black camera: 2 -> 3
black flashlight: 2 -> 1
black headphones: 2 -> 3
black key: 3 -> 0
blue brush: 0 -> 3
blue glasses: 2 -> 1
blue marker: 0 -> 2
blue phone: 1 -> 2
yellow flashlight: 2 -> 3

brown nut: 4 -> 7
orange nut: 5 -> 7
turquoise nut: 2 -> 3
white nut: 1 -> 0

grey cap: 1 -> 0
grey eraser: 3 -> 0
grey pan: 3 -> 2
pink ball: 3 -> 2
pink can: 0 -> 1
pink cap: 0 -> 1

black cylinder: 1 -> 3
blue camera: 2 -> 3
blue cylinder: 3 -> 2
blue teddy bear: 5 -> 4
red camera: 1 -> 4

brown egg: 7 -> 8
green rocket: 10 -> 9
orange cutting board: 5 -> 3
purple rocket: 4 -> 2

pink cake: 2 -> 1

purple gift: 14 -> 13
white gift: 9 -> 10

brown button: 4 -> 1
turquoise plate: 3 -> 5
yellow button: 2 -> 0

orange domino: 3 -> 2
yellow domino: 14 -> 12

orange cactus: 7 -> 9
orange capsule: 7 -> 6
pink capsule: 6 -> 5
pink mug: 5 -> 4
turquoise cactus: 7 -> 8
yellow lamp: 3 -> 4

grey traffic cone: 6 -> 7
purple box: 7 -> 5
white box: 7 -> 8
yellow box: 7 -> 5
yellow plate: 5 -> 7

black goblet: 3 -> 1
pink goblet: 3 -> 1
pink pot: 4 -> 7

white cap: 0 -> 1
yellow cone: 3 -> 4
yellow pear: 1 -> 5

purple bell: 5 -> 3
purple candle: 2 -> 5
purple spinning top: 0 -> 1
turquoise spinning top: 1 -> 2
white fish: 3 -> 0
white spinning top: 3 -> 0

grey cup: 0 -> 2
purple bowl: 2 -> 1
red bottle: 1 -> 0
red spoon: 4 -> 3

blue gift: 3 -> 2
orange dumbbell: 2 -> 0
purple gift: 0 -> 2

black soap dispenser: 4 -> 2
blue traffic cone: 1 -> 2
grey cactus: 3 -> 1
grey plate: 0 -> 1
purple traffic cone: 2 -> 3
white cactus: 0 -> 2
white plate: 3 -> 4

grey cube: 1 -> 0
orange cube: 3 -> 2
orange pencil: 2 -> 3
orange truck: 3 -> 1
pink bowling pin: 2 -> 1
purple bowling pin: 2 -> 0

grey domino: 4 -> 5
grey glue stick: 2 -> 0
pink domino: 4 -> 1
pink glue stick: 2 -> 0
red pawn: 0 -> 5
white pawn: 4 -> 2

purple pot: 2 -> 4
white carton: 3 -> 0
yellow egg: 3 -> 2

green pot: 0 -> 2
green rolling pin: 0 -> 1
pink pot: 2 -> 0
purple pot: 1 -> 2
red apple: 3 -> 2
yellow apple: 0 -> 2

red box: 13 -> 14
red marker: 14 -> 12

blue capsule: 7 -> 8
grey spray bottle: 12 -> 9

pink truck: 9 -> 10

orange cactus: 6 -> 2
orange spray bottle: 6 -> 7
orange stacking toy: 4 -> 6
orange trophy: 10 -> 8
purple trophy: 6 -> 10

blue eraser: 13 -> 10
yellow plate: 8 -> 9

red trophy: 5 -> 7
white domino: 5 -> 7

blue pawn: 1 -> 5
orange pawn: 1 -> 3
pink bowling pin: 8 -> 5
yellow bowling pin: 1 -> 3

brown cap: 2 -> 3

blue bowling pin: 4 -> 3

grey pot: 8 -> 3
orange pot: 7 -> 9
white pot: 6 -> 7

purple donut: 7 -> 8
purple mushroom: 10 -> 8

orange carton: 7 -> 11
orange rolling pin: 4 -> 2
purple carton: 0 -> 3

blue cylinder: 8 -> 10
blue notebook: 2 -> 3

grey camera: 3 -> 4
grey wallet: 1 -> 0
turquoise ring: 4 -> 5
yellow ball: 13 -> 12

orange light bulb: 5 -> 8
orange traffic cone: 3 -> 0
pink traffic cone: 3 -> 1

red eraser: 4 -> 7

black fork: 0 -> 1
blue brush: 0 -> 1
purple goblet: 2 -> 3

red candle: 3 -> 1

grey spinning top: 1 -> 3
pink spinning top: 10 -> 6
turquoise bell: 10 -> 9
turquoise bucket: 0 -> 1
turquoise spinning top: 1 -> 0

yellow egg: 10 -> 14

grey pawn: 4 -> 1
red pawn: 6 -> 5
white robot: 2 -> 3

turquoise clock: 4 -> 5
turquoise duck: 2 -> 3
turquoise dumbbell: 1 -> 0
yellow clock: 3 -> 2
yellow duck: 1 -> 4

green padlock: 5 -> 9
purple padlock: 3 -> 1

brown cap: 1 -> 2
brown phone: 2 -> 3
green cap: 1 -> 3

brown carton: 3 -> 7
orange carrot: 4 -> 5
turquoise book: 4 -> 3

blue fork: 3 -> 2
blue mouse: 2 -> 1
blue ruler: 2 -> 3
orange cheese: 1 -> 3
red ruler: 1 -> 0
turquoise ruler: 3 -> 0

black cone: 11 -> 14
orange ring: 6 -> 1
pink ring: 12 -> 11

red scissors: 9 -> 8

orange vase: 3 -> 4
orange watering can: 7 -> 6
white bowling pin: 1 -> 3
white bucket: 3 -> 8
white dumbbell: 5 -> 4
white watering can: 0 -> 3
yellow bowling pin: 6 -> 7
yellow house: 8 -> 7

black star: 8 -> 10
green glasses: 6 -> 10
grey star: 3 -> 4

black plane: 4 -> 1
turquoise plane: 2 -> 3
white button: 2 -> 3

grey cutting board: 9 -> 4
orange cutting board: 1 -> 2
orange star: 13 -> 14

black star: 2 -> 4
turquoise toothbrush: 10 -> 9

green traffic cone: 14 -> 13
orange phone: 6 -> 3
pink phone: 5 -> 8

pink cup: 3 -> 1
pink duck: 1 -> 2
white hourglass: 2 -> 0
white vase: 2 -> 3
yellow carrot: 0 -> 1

TASK BRIEF: Count every line in the listing above that holds "duck", then report only the count.

FINISHED EXERCISE: 3